··· Data section

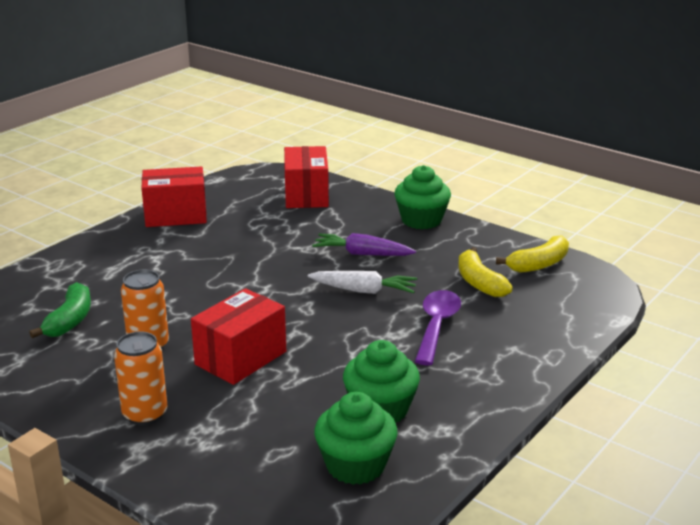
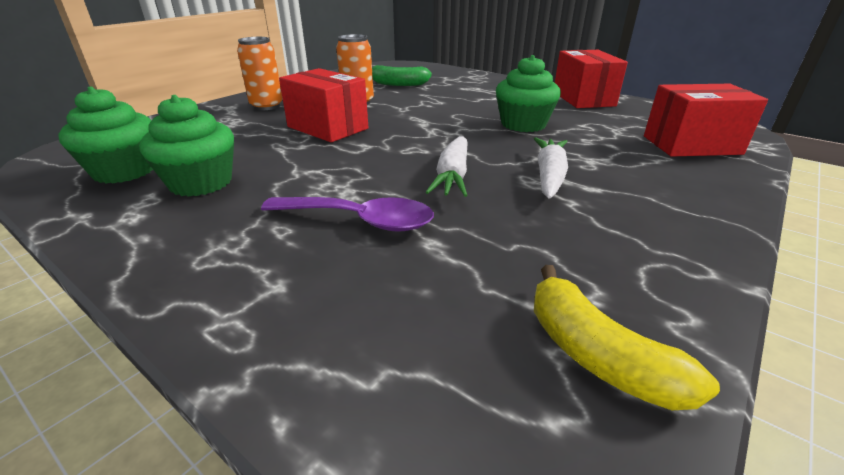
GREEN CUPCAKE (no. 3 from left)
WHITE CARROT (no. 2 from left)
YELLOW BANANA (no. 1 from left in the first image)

······

**Work required:**
Leaving the pictures behind, return every line above exactly.

**Task response:**
GREEN CUPCAKE (no. 3 from left)
WHITE CARROT (no. 2 from left)
YELLOW BANANA (no. 1 from left in the first image)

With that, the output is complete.